What is needed: Exact copies of the line with "C4: 4.7uF (GND, VRAW) -> 100uF (GND, VRAW)" and of all lines after it through the end of the entries are required, and no other lines.

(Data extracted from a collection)
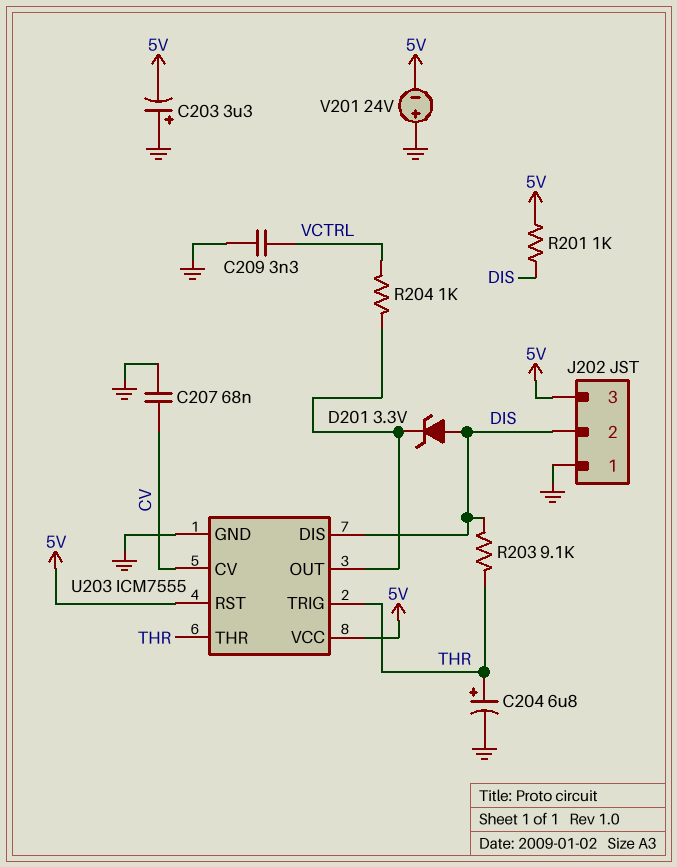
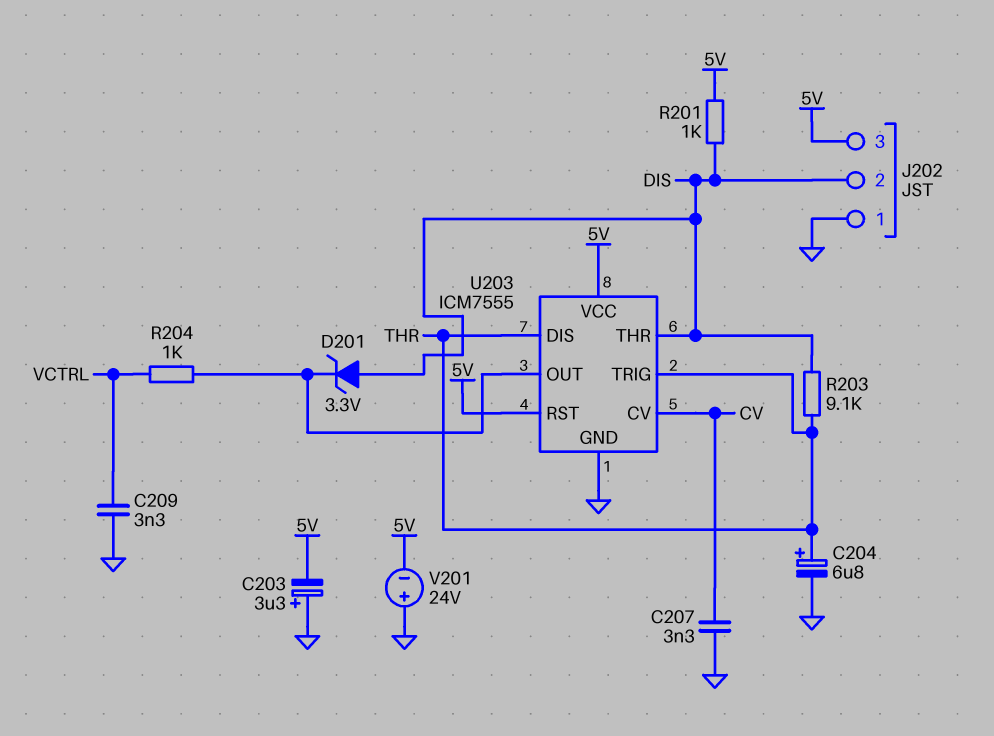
C207: 68nF (CV, GND) -> 3.3nF (CV, GND)
U203 pin DIS: DIS -> THR
U203 pin THR: THR -> DIS

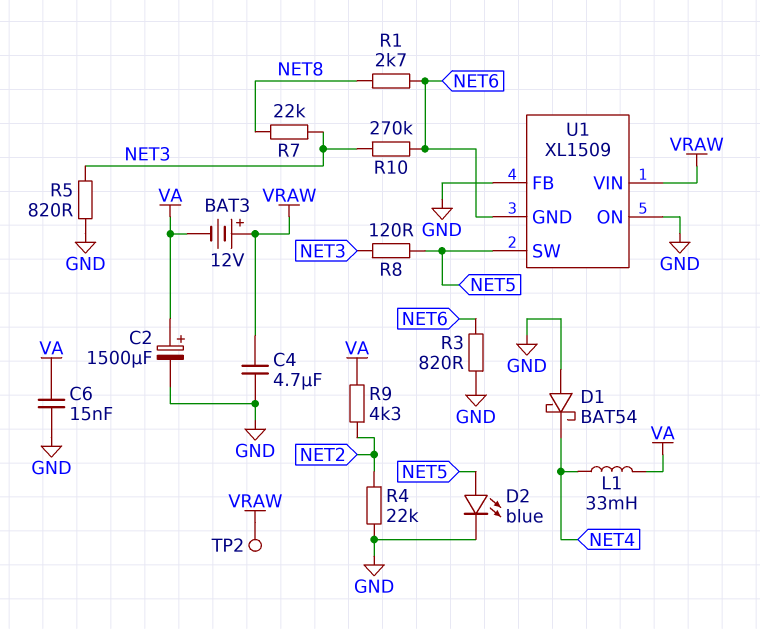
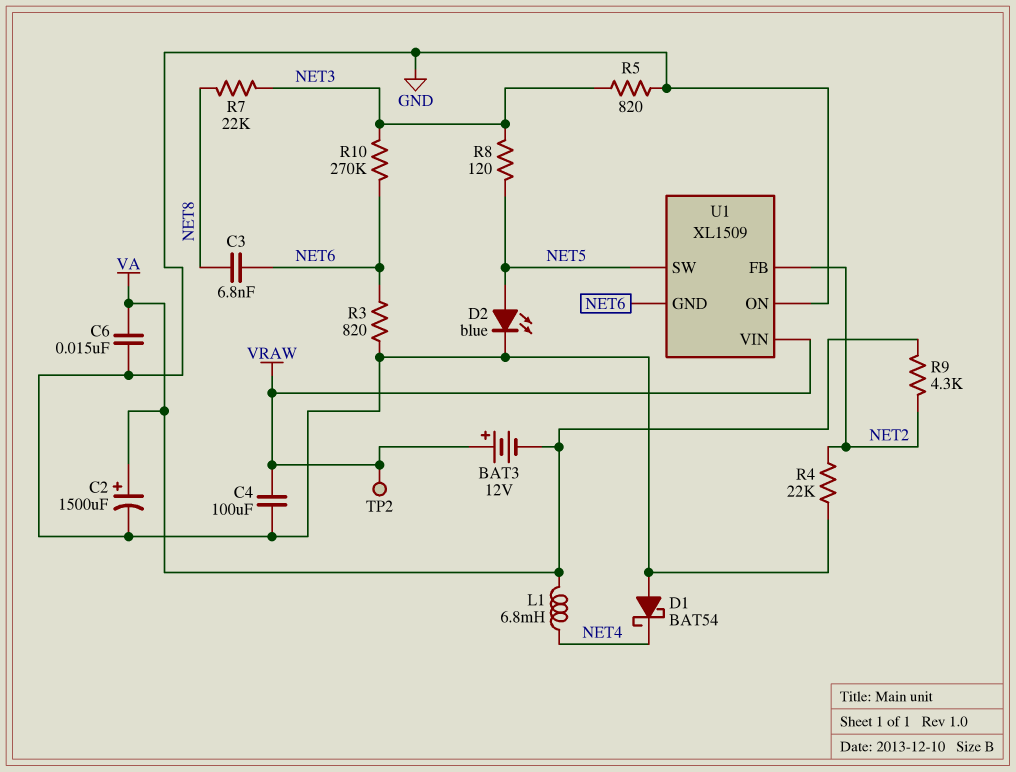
C3: none -> 6.8nF (NET6, NET8)
C4: 4.7uF (GND, VRAW) -> 100uF (GND, VRAW)
L1: 33mH (NET4, VA) -> 6.8mH (NET4, VA)
R1: 2.7k (NET6, NET8) -> none
U1 pin FB: GND -> NET2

Completed exercise:
C4: 4.7uF (GND, VRAW) -> 100uF (GND, VRAW)
L1: 33mH (NET4, VA) -> 6.8mH (NET4, VA)
R1: 2.7k (NET6, NET8) -> none
U1 pin FB: GND -> NET2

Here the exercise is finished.